[Opening MATERIAL TO PROCESS section]

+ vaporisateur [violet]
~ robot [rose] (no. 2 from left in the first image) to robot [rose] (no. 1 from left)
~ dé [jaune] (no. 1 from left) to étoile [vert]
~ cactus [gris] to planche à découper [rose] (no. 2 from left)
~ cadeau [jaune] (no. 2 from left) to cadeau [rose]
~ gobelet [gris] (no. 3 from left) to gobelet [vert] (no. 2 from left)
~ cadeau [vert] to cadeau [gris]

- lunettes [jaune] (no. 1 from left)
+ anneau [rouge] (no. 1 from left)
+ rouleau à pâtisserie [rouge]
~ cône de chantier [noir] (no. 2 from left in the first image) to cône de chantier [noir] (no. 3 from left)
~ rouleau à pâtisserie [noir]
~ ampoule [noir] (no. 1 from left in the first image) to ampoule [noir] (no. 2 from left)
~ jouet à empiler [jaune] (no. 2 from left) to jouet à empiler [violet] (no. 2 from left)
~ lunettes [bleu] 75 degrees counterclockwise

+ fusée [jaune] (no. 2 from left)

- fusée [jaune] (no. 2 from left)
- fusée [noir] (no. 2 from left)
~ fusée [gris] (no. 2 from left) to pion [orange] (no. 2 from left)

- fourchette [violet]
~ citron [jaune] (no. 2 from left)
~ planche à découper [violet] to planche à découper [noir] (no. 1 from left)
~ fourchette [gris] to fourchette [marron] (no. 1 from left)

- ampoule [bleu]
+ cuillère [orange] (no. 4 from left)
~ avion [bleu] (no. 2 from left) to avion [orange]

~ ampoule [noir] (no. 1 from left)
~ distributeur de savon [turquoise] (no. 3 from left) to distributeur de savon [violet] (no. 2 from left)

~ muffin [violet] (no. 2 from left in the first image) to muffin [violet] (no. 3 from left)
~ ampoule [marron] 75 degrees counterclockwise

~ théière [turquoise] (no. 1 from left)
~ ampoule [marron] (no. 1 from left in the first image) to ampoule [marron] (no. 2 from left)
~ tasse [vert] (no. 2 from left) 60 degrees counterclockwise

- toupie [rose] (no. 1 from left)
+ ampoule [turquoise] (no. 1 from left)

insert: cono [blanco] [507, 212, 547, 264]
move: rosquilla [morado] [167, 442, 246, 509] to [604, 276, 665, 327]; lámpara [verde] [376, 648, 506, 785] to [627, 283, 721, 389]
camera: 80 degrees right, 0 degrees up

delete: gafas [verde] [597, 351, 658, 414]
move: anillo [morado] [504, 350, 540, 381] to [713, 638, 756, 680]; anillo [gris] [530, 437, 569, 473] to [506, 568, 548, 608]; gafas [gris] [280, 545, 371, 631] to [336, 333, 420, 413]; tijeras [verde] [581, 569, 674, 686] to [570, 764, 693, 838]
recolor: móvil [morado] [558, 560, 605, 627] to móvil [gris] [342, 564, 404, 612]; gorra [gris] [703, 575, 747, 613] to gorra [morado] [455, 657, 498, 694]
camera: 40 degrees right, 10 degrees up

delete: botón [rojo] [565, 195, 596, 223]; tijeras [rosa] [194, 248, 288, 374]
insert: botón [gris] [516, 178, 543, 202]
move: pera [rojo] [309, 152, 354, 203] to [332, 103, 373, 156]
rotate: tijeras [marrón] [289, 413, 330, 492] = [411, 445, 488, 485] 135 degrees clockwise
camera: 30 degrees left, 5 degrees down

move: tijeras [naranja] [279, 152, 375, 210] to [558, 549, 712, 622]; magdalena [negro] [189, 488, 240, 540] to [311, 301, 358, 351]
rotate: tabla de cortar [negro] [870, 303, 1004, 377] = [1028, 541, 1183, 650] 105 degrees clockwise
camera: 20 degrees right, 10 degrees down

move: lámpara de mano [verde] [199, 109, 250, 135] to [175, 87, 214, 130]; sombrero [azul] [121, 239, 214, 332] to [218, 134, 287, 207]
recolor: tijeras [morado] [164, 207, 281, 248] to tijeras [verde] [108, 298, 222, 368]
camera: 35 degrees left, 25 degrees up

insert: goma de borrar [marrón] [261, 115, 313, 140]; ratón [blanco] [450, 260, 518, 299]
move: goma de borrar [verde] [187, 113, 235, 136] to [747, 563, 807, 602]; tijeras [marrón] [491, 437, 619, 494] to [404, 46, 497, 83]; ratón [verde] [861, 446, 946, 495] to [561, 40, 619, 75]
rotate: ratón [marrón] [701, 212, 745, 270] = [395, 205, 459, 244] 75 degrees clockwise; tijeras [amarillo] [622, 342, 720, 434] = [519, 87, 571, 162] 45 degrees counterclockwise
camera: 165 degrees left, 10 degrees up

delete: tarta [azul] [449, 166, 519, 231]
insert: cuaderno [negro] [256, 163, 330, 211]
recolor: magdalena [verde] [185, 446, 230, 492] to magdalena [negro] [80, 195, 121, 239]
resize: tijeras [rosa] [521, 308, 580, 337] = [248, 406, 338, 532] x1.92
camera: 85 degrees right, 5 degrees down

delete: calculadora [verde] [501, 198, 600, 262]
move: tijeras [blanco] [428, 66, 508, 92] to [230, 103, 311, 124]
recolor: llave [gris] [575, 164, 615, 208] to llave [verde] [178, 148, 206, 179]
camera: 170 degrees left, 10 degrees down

[Closing MATERIAL TO PROCESS section]

TASK PROMPT: Retype the data shown above so that each line matches the original.

RESPONSE:
+ vaporisateur [violet]
~ robot [rose] (no. 2 from left in the first image) to robot [rose] (no. 1 from left)
~ dé [jaune] (no. 1 from left) to étoile [vert]
~ cactus [gris] to planche à découper [rose] (no. 2 from left)
~ cadeau [jaune] (no. 2 from left) to cadeau [rose]
~ gobelet [gris] (no. 3 from left) to gobelet [vert] (no. 2 from left)
~ cadeau [vert] to cadeau [gris]

- lunettes [jaune] (no. 1 from left)
+ anneau [rouge] (no. 1 from left)
+ rouleau à pâtisserie [rouge]
~ cône de chantier [noir] (no. 2 from left in the first image) to cône de chantier [noir] (no. 3 from left)
~ rouleau à pâtisserie [noir]
~ ampoule [noir] (no. 1 from left in the first image) to ampoule [noir] (no. 2 from left)
~ jouet à empiler [jaune] (no. 2 from left) to jouet à empiler [violet] (no. 2 from left)
~ lunettes [bleu] 75 degrees counterclockwise

+ fusée [jaune] (no. 2 from left)

- fusée [jaune] (no. 2 from left)
- fusée [noir] (no. 2 from left)
~ fusée [gris] (no. 2 from left) to pion [orange] (no. 2 from left)

- fourchette [violet]
~ citron [jaune] (no. 2 from left)
~ planche à découper [violet] to planche à découper [noir] (no. 1 from left)
~ fourchette [gris] to fourchette [marron] (no. 1 from left)

- ampoule [bleu]
+ cuillère [orange] (no. 4 from left)
~ avion [bleu] (no. 2 from left) to avion [orange]

~ ampoule [noir] (no. 1 from left)
~ distributeur de savon [turquoise] (no. 3 from left) to distributeur de savon [violet] (no. 2 from left)

~ muffin [violet] (no. 2 from left in the first image) to muffin [violet] (no. 3 from left)
~ ampoule [marron] 75 degrees counterclockwise

~ théière [turquoise] (no. 1 from left)
~ ampoule [marron] (no. 1 from left in the first image) to ampoule [marron] (no. 2 from left)
~ tasse [vert] (no. 2 from left) 60 degrees counterclockwise

- toupie [rose] (no. 1 from left)
+ ampoule [turquoise] (no. 1 from left)

insert: cono [blanco] [507, 212, 547, 264]
move: rosquilla [morado] [167, 442, 246, 509] to [604, 276, 665, 327]; lámpara [verde] [376, 648, 506, 785] to [627, 283, 721, 389]
camera: 80 degrees right, 0 degrees up

delete: gafas [verde] [597, 351, 658, 414]
move: anillo [morado] [504, 350, 540, 381] to [713, 638, 756, 680]; anillo [gris] [530, 437, 569, 473] to [506, 568, 548, 608]; gafas [gris] [280, 545, 371, 631] to [336, 333, 420, 413]; tijeras [verde] [581, 569, 674, 686] to [570, 764, 693, 838]
recolor: móvil [morado] [558, 560, 605, 627] to móvil [gris] [342, 564, 404, 612]; gorra [gris] [703, 575, 747, 613] to gorra [morado] [455, 657, 498, 694]
camera: 40 degrees right, 10 degrees up

delete: botón [rojo] [565, 195, 596, 223]; tijeras [rosa] [194, 248, 288, 374]
insert: botón [gris] [516, 178, 543, 202]
move: pera [rojo] [309, 152, 354, 203] to [332, 103, 373, 156]
rotate: tijeras [marrón] [289, 413, 330, 492] = [411, 445, 488, 485] 135 degrees clockwise
camera: 30 degrees left, 5 degrees down

move: tijeras [naranja] [279, 152, 375, 210] to [558, 549, 712, 622]; magdalena [negro] [189, 488, 240, 540] to [311, 301, 358, 351]
rotate: tabla de cortar [negro] [870, 303, 1004, 377] = [1028, 541, 1183, 650] 105 degrees clockwise
camera: 20 degrees right, 10 degrees down

move: lámpara de mano [verde] [199, 109, 250, 135] to [175, 87, 214, 130]; sombrero [azul] [121, 239, 214, 332] to [218, 134, 287, 207]
recolor: tijeras [morado] [164, 207, 281, 248] to tijeras [verde] [108, 298, 222, 368]
camera: 35 degrees left, 25 degrees up

insert: goma de borrar [marrón] [261, 115, 313, 140]; ratón [blanco] [450, 260, 518, 299]
move: goma de borrar [verde] [187, 113, 235, 136] to [747, 563, 807, 602]; tijeras [marrón] [491, 437, 619, 494] to [404, 46, 497, 83]; ratón [verde] [861, 446, 946, 495] to [561, 40, 619, 75]
rotate: ratón [marrón] [701, 212, 745, 270] = [395, 205, 459, 244] 75 degrees clockwise; tijeras [amarillo] [622, 342, 720, 434] = [519, 87, 571, 162] 45 degrees counterclockwise
camera: 165 degrees left, 10 degrees up

delete: tarta [azul] [449, 166, 519, 231]
insert: cuaderno [negro] [256, 163, 330, 211]
recolor: magdalena [verde] [185, 446, 230, 492] to magdalena [negro] [80, 195, 121, 239]
resize: tijeras [rosa] [521, 308, 580, 337] = [248, 406, 338, 532] x1.92
camera: 85 degrees right, 5 degrees down

delete: calculadora [verde] [501, 198, 600, 262]
move: tijeras [blanco] [428, 66, 508, 92] to [230, 103, 311, 124]
recolor: llave [gris] [575, 164, 615, 208] to llave [verde] [178, 148, 206, 179]
camera: 170 degrees left, 10 degrees down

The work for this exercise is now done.